(Task instructions) Check each line of the data, and copy those where "plus" appears.

(Entries taken from a collection)
┌──

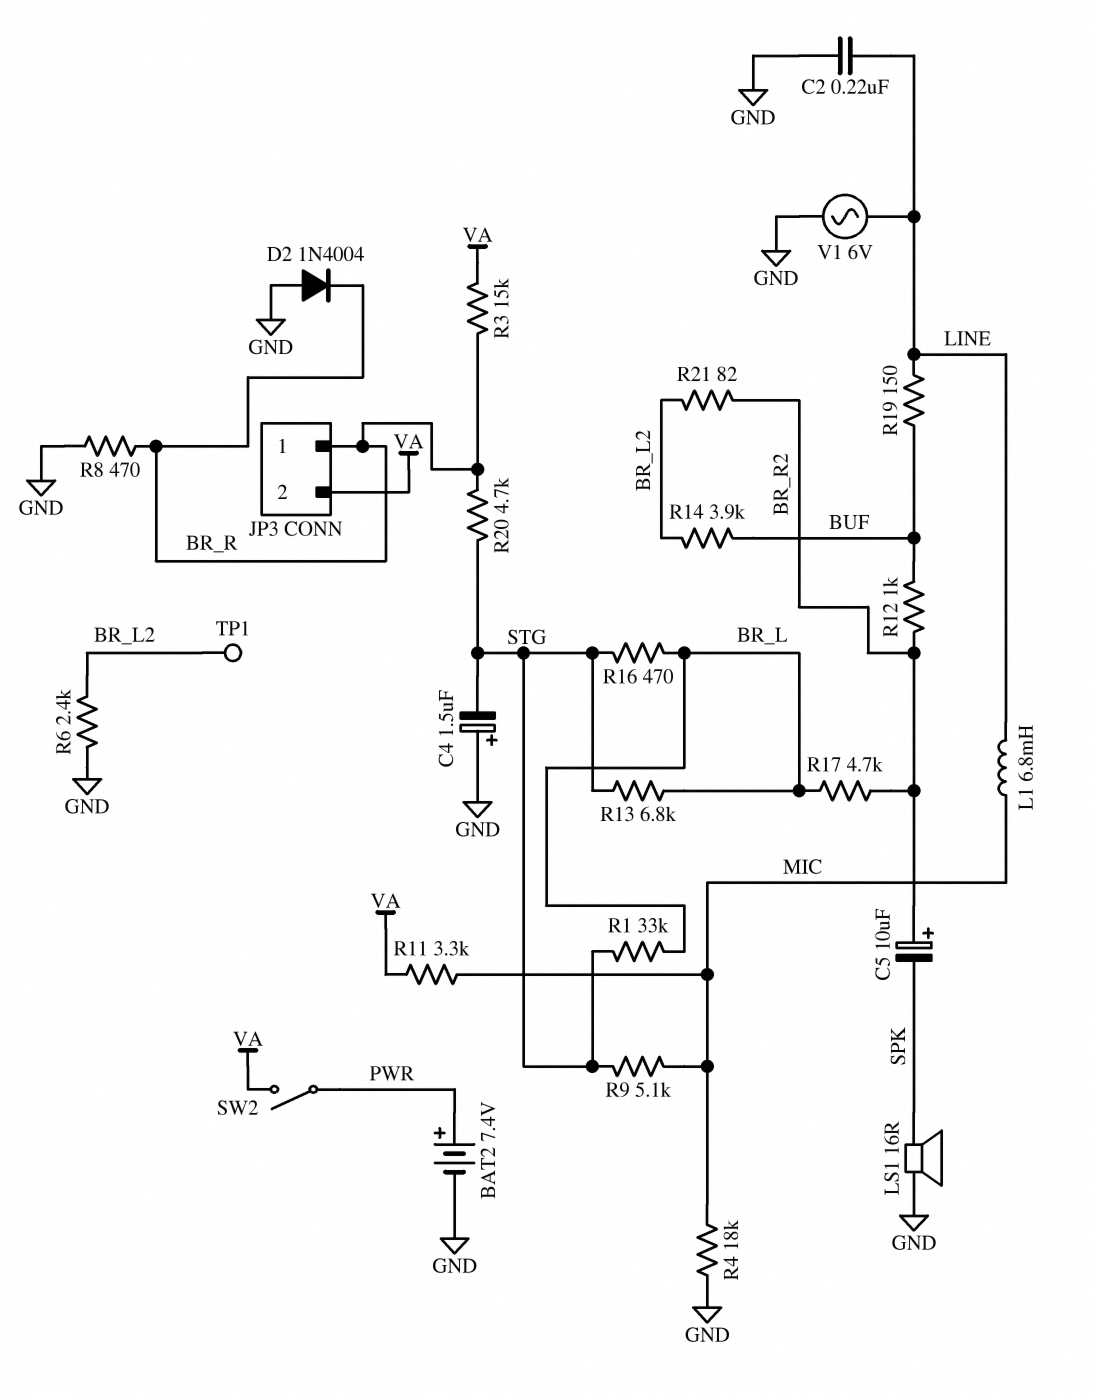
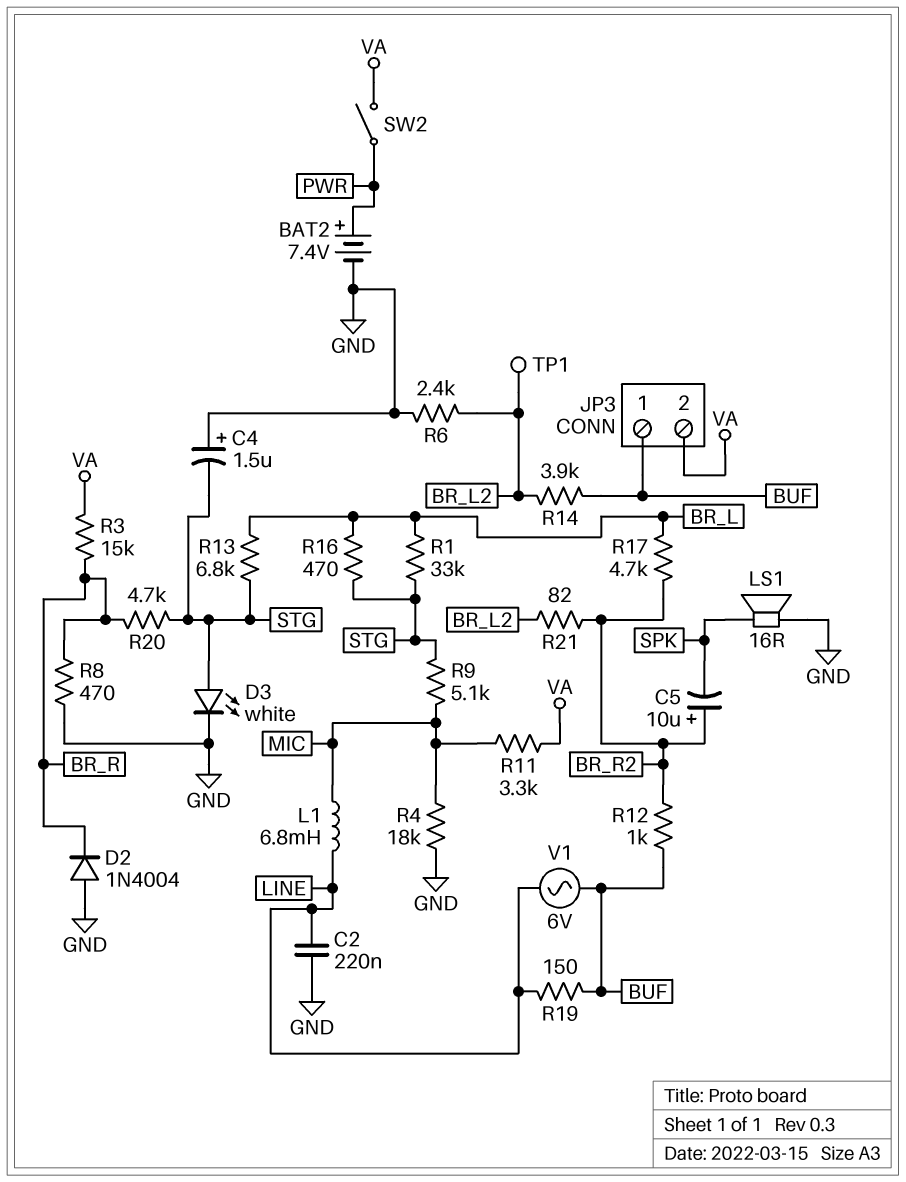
D3: none -> LED white (A STG, K GND)
JP3 pin 1: BR_R -> BUF
V1: AC 6V (GND, LINE) -> AC 6V (BUF, LINE)

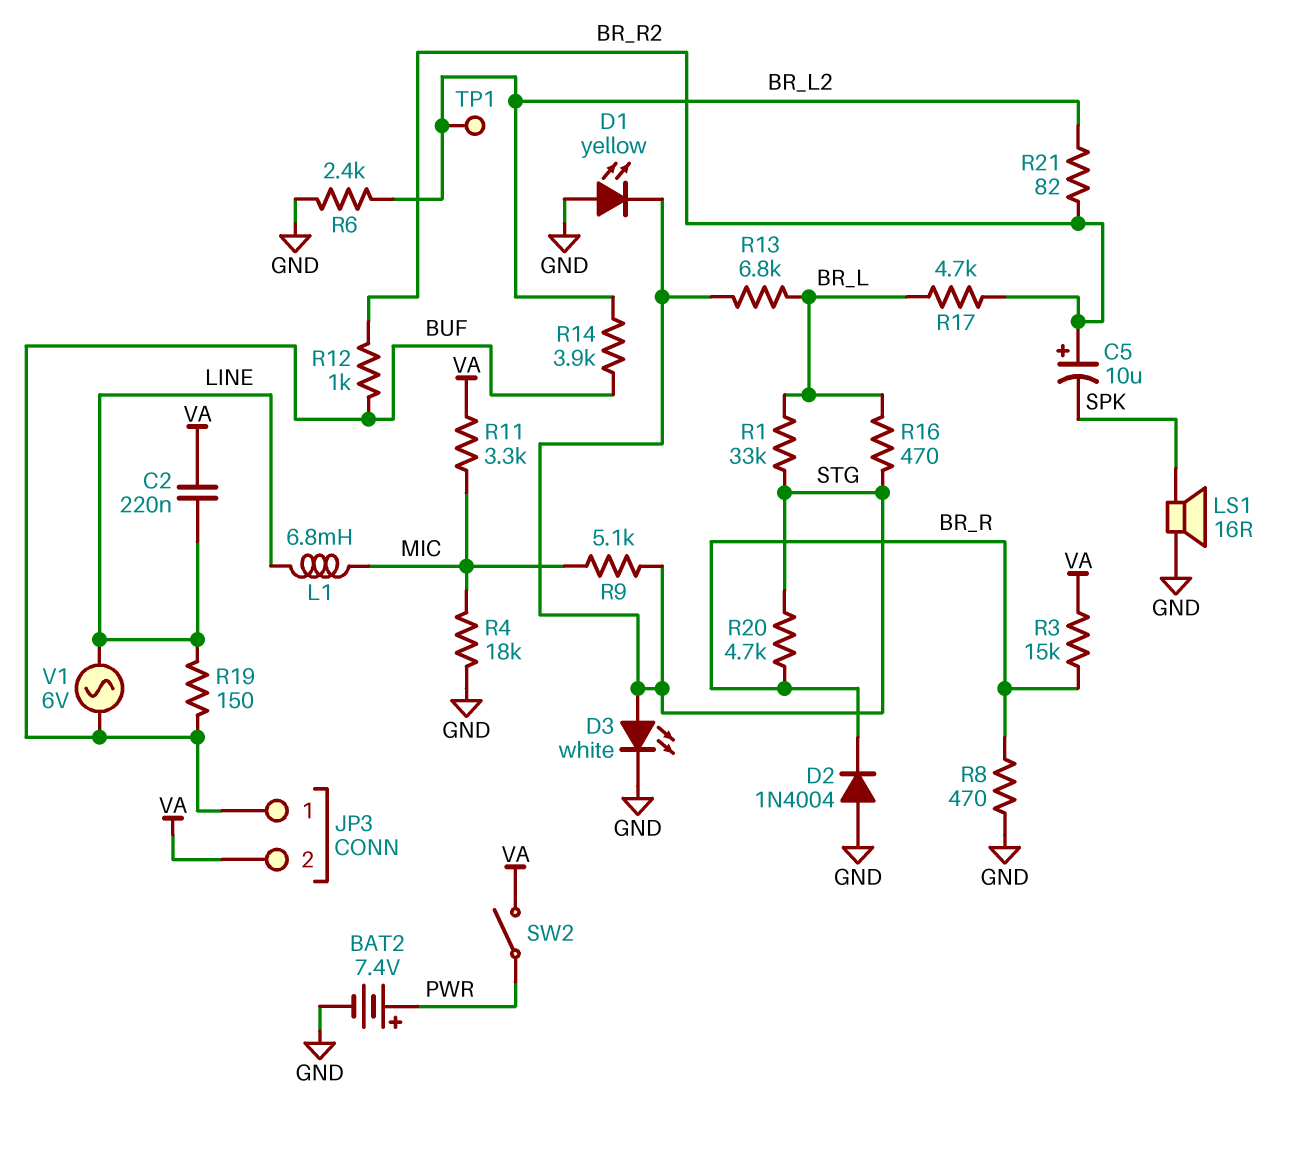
C2: 220nF (GND, LINE) -> 220nF (LINE, VA)
C4: 1.5uF (plus GND, minus STG) -> none
D1: none -> LED yellow (A GND, K STG)

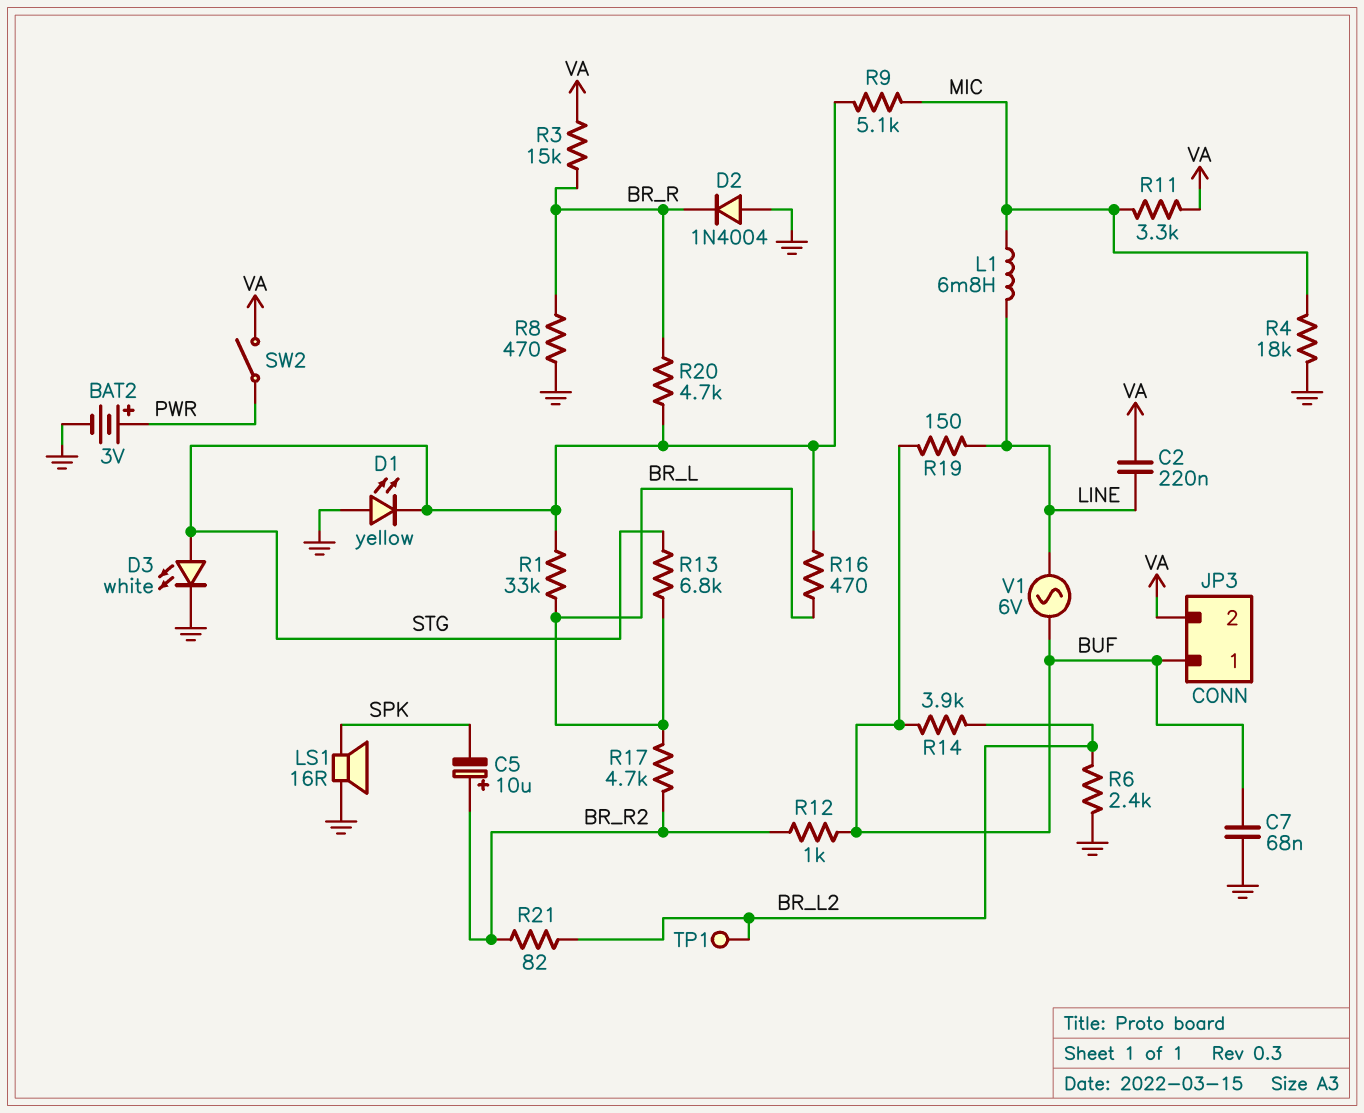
BAT2: 7.4V (plus PWR, minus GND) -> 3V (plus PWR, minus GND)
C7: none -> 68nF (BUF, GND)

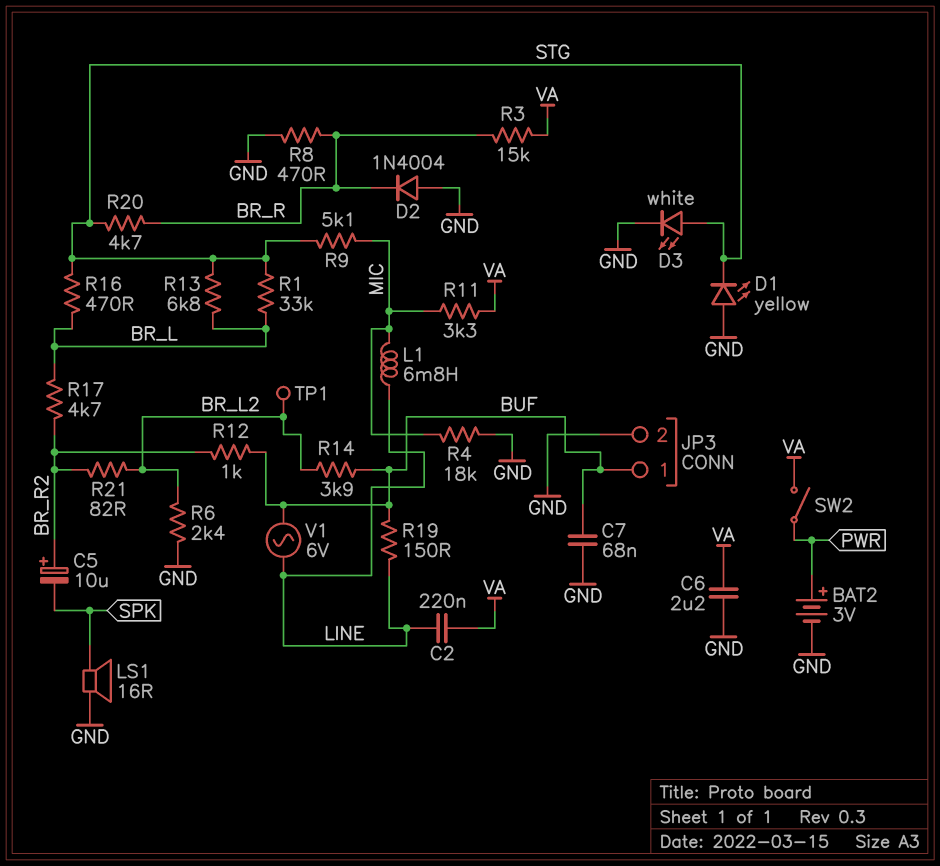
C6: none -> 2.2uF (GND, VA)
JP3 pin 2: VA -> GND

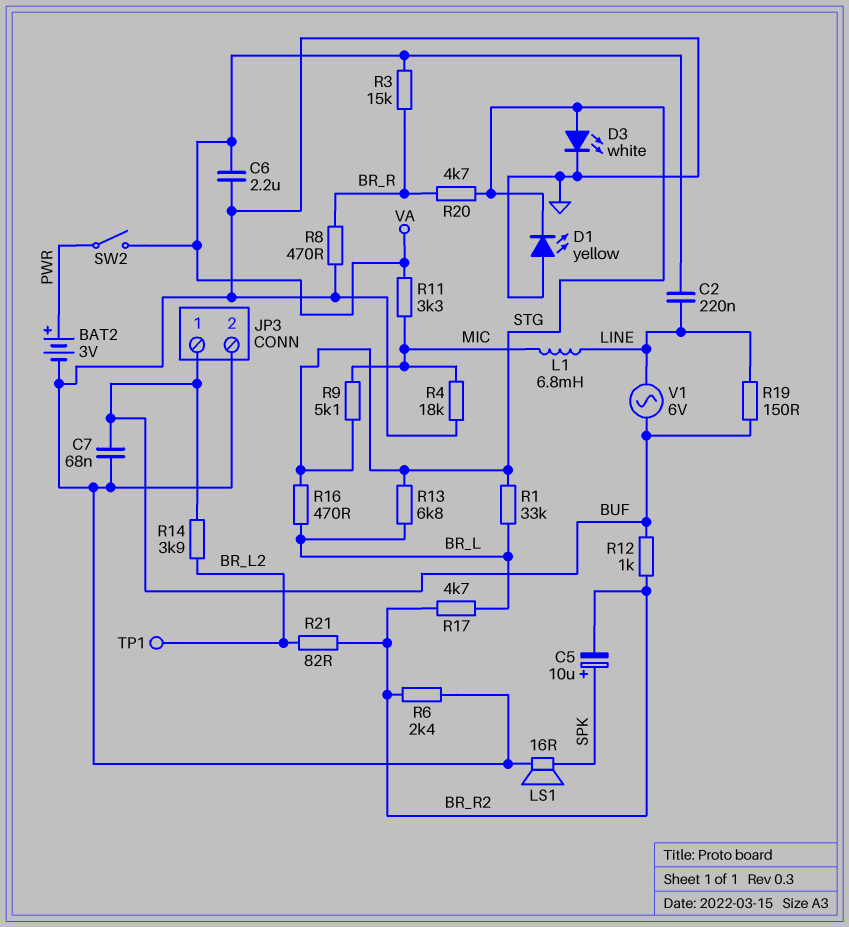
C5: 10uF (plus BR_R2, minus SPK) -> 10uF (plus SPK, minus BR_R2)
D2: diode 1N4004 (A GND, K BR_R) -> none
R6: 2.4k (BR_L2, GND) -> 2.4k (BR_R2, GND)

└──

(Response to the exercise)
C4: 1.5uF (plus GND, minus STG) -> none
BAT2: 7.4V (plus PWR, minus GND) -> 3V (plus PWR, minus GND)
C5: 10uF (plus BR_R2, minus SPK) -> 10uF (plus SPK, minus BR_R2)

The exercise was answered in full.